- _Colored object listings_
________________________________________

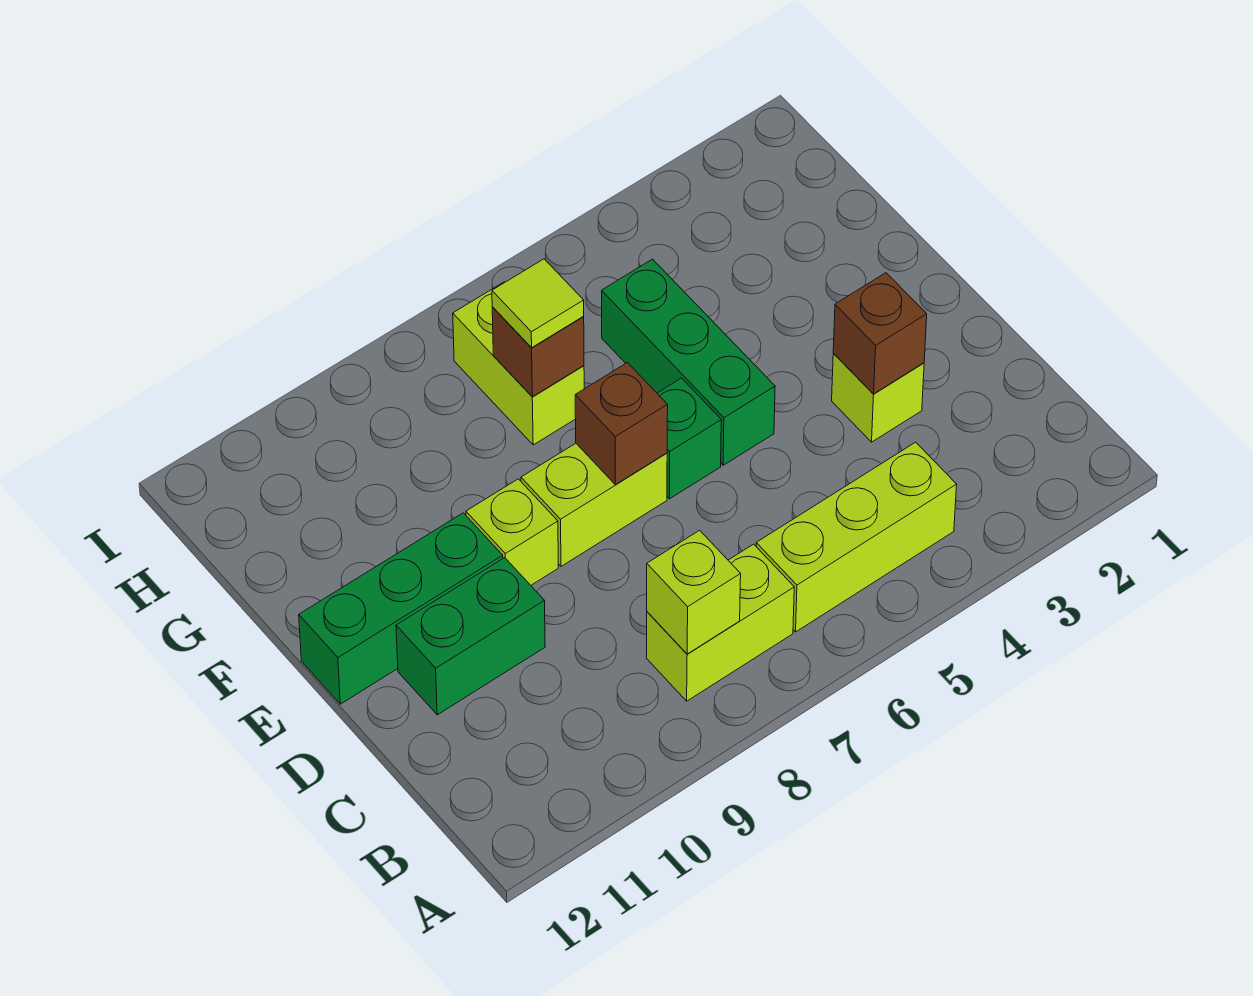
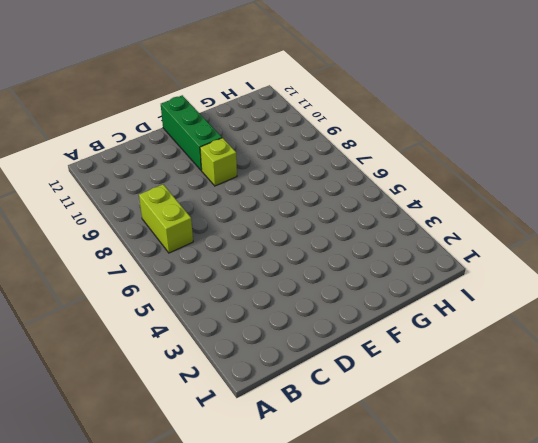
none -> lime 1x3 brick [756,442,957,632]
none -> lime 1x1 brick [832,354,924,442]
none -> green 1x2 brick [396,558,545,715]

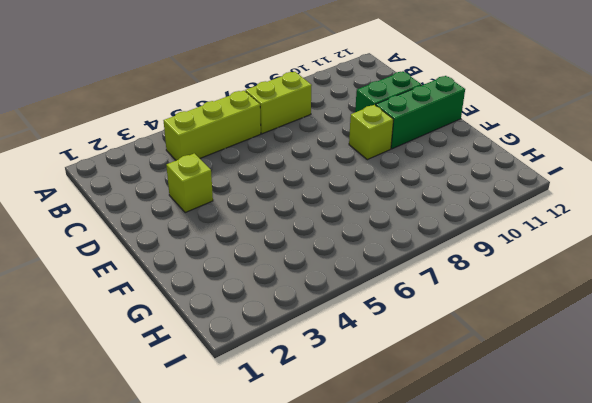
none -> green 1x3 brick [602,259,775,465]
none -> green 1x1 brick [657,378,721,499]
none -> lime 1x2 brick [521,443,667,566]

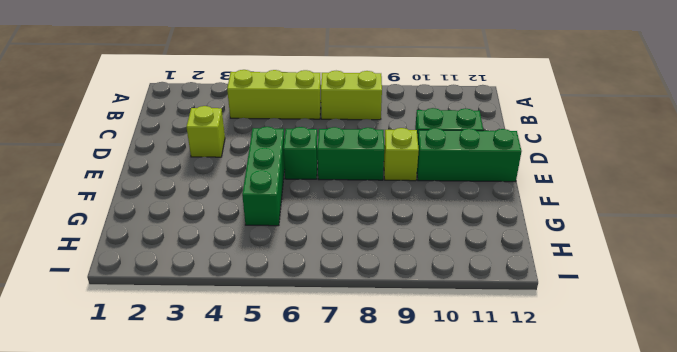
green 1x2 brick [318,127,384,180] -> lime 1x2 brick [521,443,667,566]
none -> lime 1x2 brick [453,282,584,445]
none -> lime 1x1 brick [647,530,741,654]
none -> brown 1x1 brick [833,273,927,394]

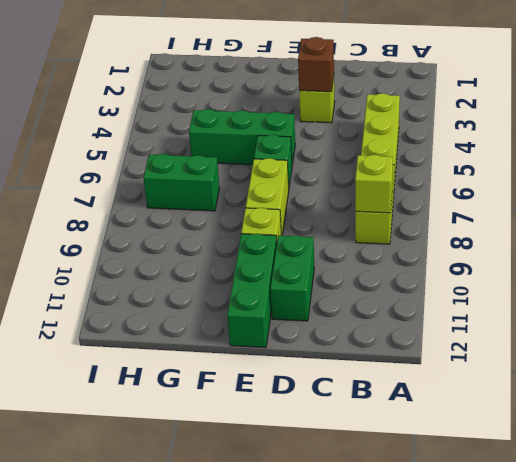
green 1x2 brick [143,154,219,211] -> lime 1x2 brick [453,282,584,445]
none -> brown 1x1 brick [575,363,668,485]
none -> brown 1x1 brick [492,307,584,397]
none -> lime 1x1 tile [492,259,584,347]

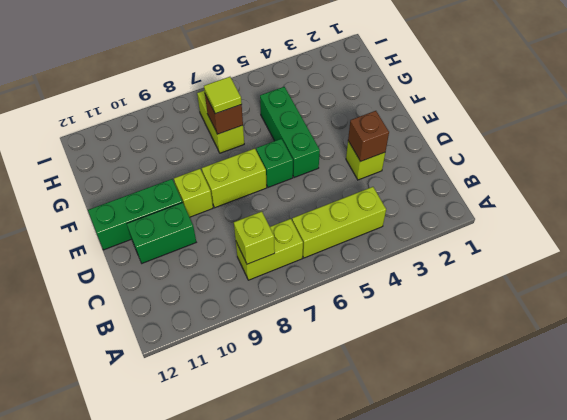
none -> brown 1x1 brick [575,363,668,485]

________________________________________

- _TASK TO CARRY OUT_
All records should be output exactly, with the pictures left out.

- _TASK ANSWER_
none -> lime 1x3 brick [756,442,957,632]
none -> lime 1x1 brick [832,354,924,442]
none -> green 1x2 brick [396,558,545,715]

none -> green 1x3 brick [602,259,775,465]
none -> green 1x1 brick [657,378,721,499]
none -> lime 1x2 brick [521,443,667,566]

green 1x2 brick [318,127,384,180] -> lime 1x2 brick [521,443,667,566]
none -> lime 1x2 brick [453,282,584,445]
none -> lime 1x1 brick [647,530,741,654]
none -> brown 1x1 brick [833,273,927,394]

green 1x2 brick [143,154,219,211] -> lime 1x2 brick [453,282,584,445]
none -> brown 1x1 brick [575,363,668,485]
none -> brown 1x1 brick [492,307,584,397]
none -> lime 1x1 tile [492,259,584,347]

none -> brown 1x1 brick [575,363,668,485]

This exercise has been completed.